What the exercise asks. Locate all lines in the data below that hold "brown" and show them.

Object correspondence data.
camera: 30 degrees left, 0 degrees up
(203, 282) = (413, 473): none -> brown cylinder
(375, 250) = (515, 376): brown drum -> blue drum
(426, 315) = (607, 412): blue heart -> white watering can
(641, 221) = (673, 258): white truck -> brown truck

* * *

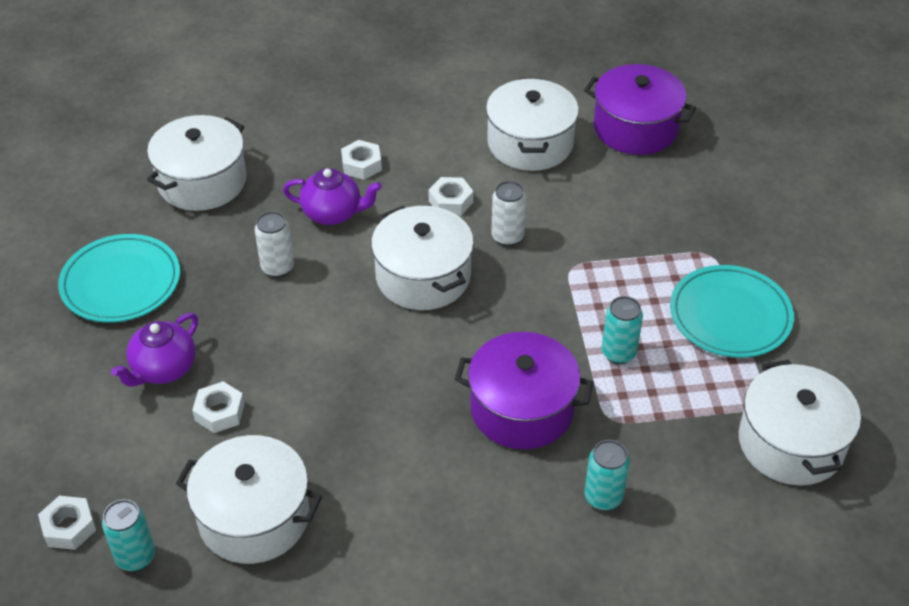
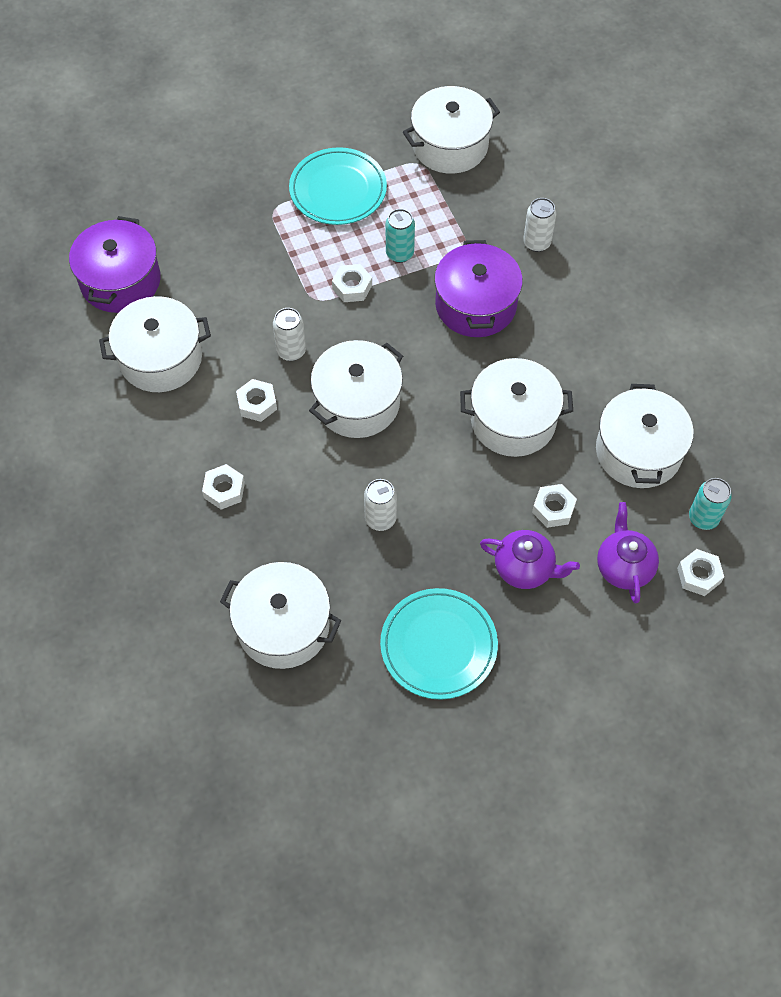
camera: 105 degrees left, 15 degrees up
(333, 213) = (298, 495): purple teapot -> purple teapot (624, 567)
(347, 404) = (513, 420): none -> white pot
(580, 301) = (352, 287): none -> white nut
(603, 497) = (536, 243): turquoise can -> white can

Written reply.
(203, 282) = (413, 473): none -> brown cylinder
(375, 250) = (515, 376): brown drum -> blue drum
(641, 221) = (673, 258): white truck -> brown truck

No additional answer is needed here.